Segment Open

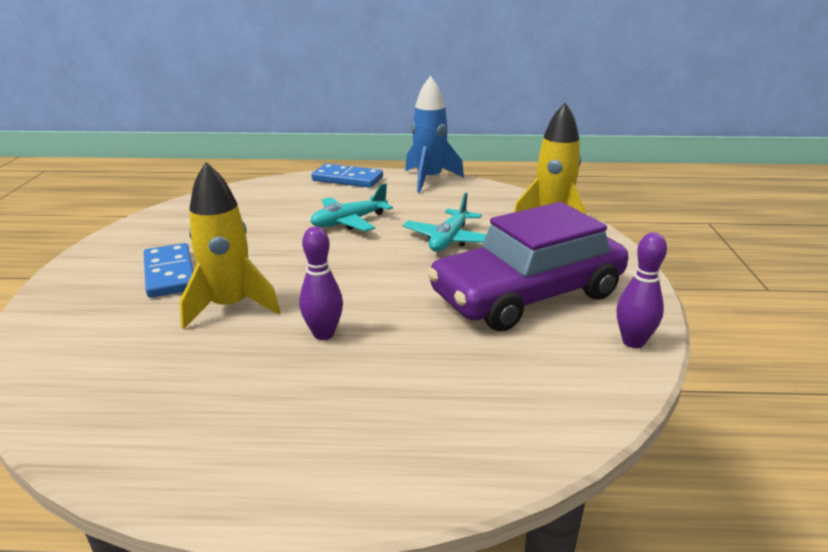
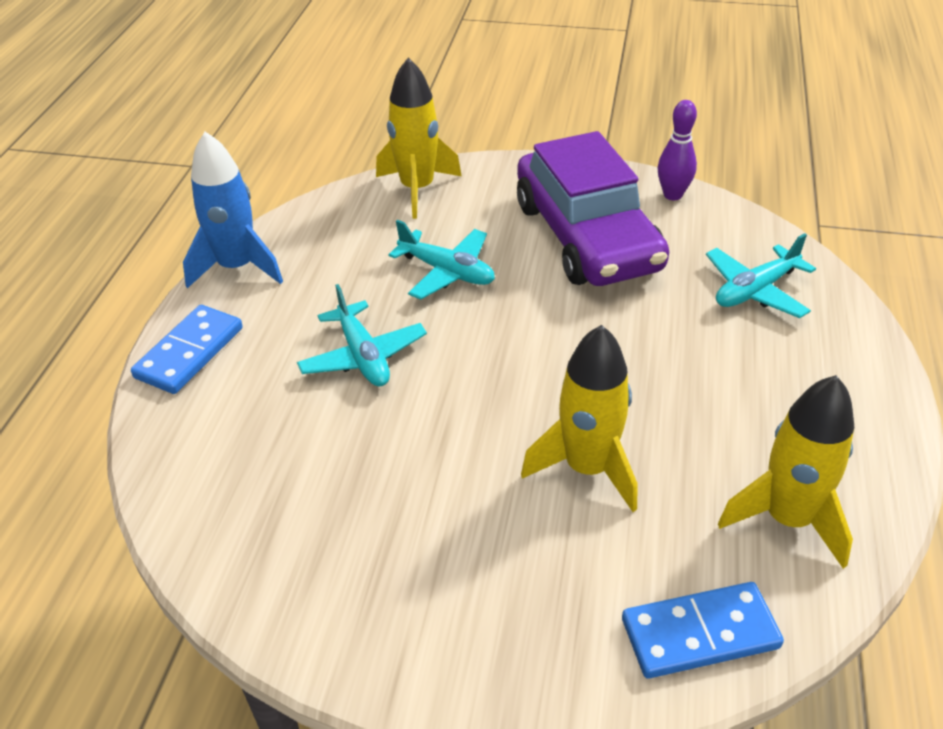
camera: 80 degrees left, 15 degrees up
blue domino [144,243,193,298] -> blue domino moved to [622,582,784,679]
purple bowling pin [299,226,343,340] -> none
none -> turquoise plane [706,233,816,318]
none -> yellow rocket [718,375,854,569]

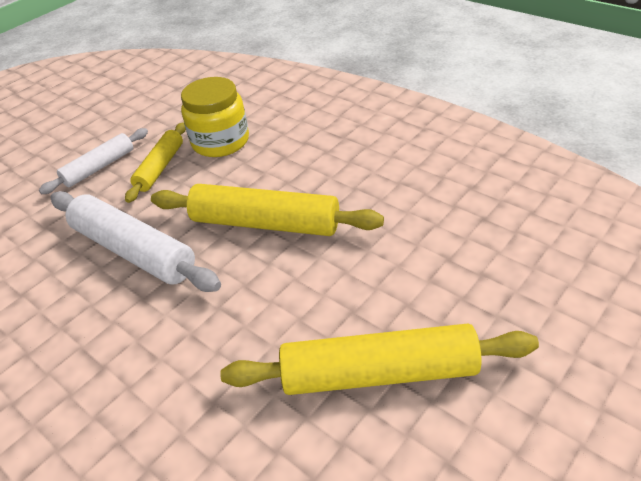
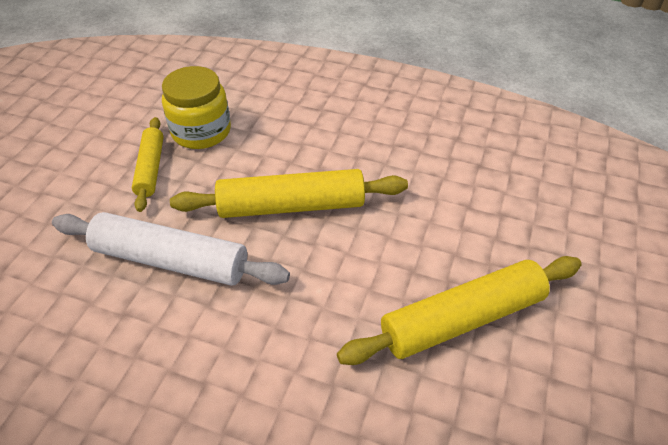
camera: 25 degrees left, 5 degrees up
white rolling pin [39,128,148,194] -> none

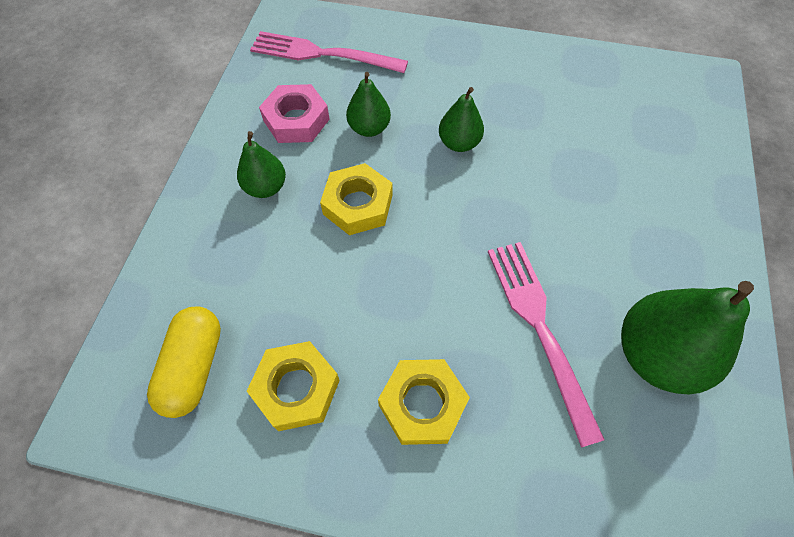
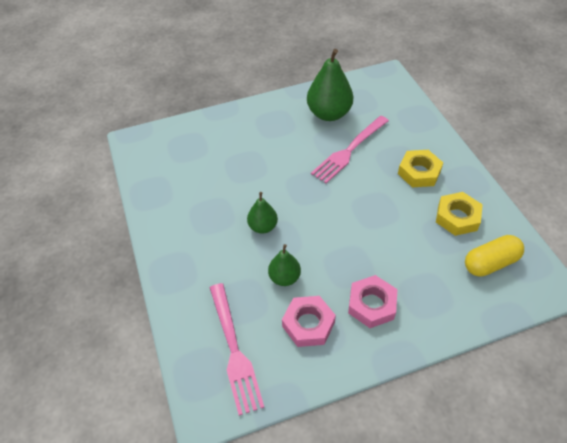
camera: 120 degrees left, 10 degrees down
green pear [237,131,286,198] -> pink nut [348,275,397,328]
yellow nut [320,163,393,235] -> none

Segment Closed
Segment Open

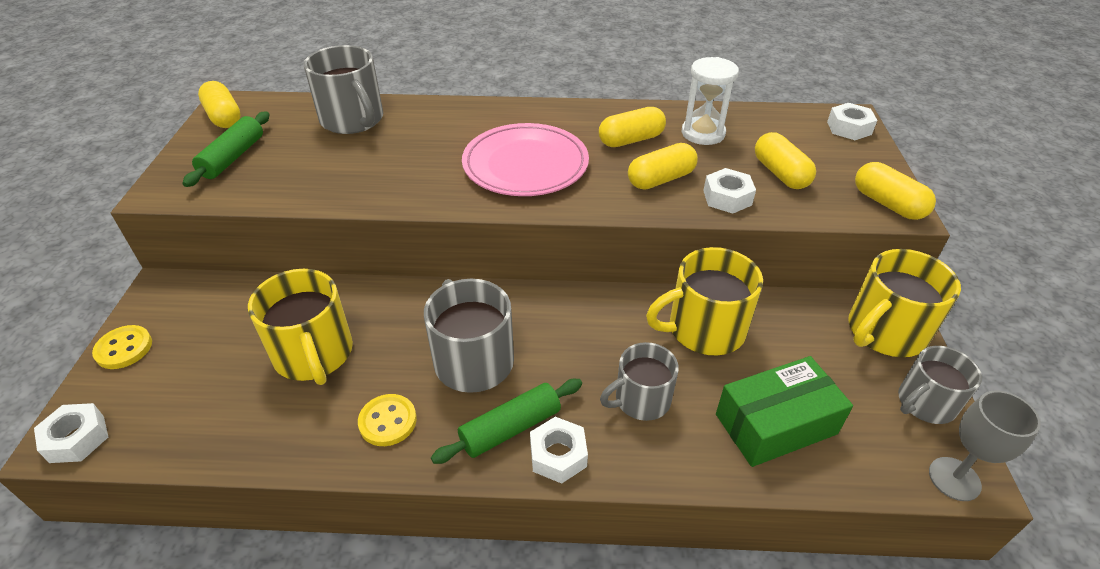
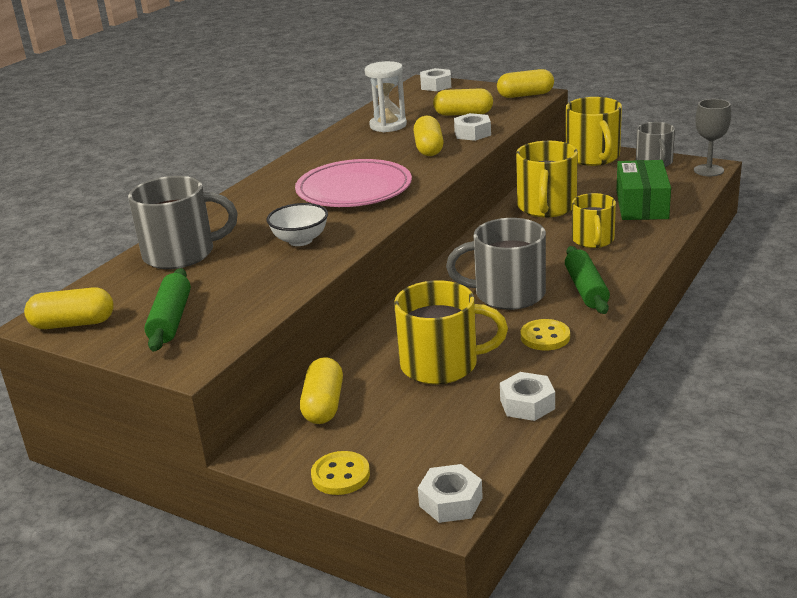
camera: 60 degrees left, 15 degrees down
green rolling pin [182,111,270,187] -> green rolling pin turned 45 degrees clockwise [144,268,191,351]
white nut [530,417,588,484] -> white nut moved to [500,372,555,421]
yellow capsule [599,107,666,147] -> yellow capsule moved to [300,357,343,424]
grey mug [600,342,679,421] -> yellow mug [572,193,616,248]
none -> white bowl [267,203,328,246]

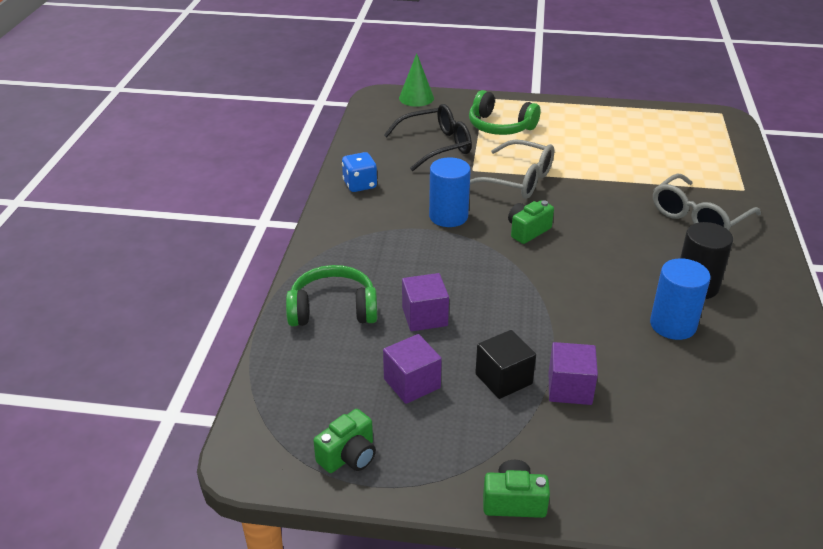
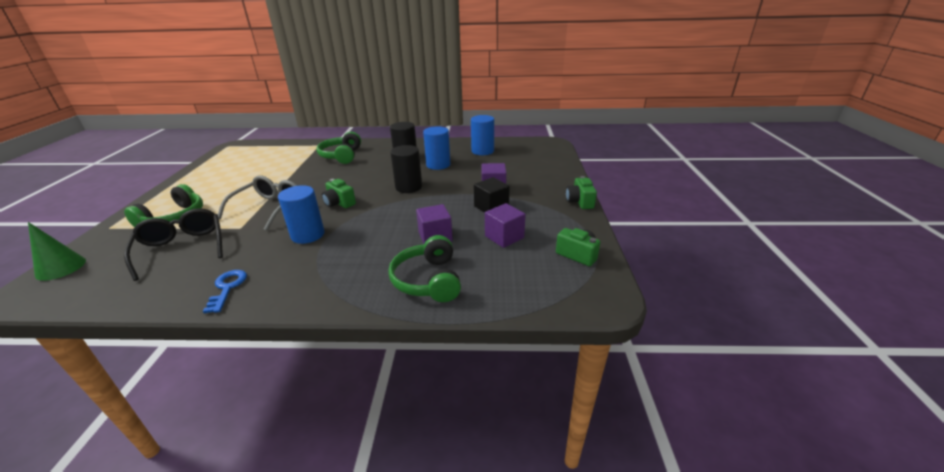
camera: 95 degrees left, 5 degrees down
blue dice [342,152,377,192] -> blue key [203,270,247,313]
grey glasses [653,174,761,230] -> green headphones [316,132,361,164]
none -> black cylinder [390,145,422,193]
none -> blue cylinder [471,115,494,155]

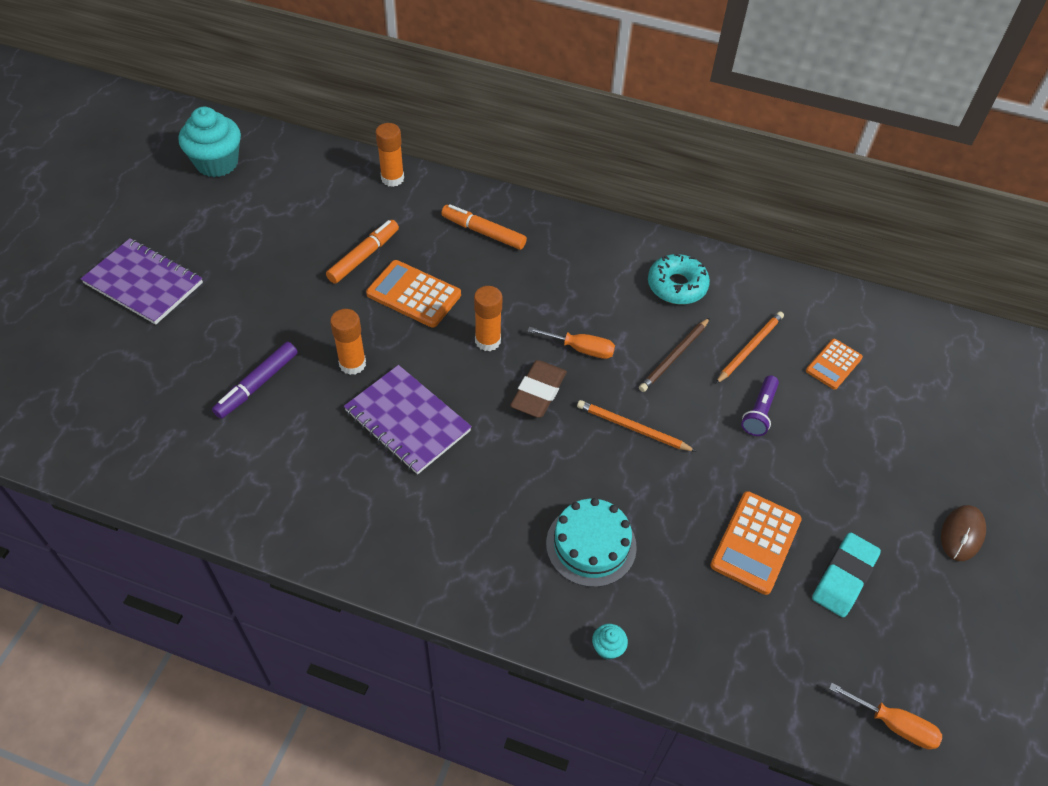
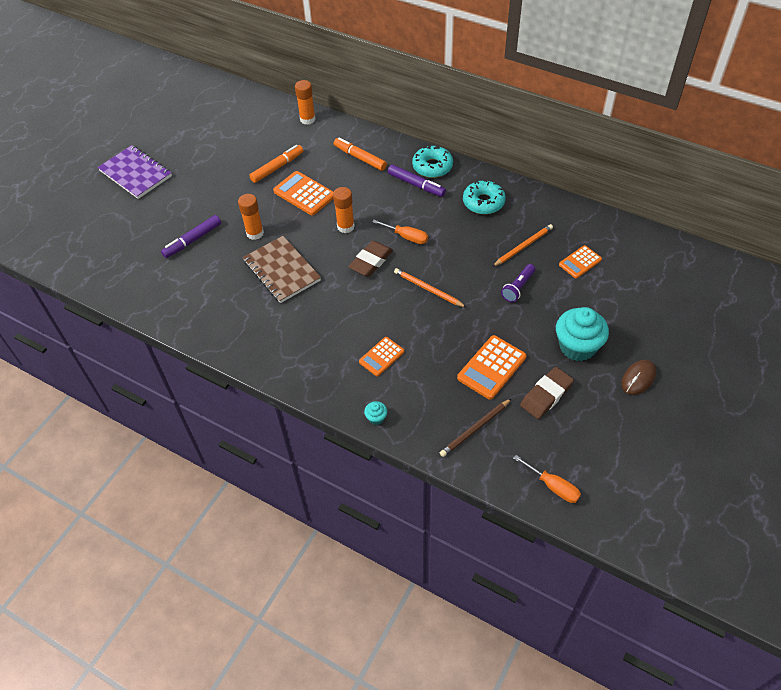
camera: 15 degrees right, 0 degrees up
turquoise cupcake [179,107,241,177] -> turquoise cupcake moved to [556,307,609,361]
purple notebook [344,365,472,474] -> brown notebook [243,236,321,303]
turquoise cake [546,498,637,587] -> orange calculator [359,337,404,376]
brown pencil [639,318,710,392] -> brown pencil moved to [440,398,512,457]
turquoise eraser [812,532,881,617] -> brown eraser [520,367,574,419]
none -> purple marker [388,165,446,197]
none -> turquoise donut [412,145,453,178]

Segment Closed

What you have to do - If a picture sits between the line containing "camera: 95 degrees left, 5 degrees down" and the line containing "turquoise cake [546,498,637,587]", leave it out, and return the lines of that range above exactly, both ends included.

Task answer -
camera: 95 degrees left, 5 degrees down
blue dice [342,152,377,192] -> blue key [203,270,247,313]
grey glasses [653,174,761,230] -> green headphones [316,132,361,164]
none -> black cylinder [390,145,422,193]
none -> blue cylinder [471,115,494,155]

camera: 15 degrees right, 0 degrees up
turquoise cupcake [179,107,241,177] -> turquoise cupcake moved to [556,307,609,361]
purple notebook [344,365,472,474] -> brown notebook [243,236,321,303]
turquoise cake [546,498,637,587] -> orange calculator [359,337,404,376]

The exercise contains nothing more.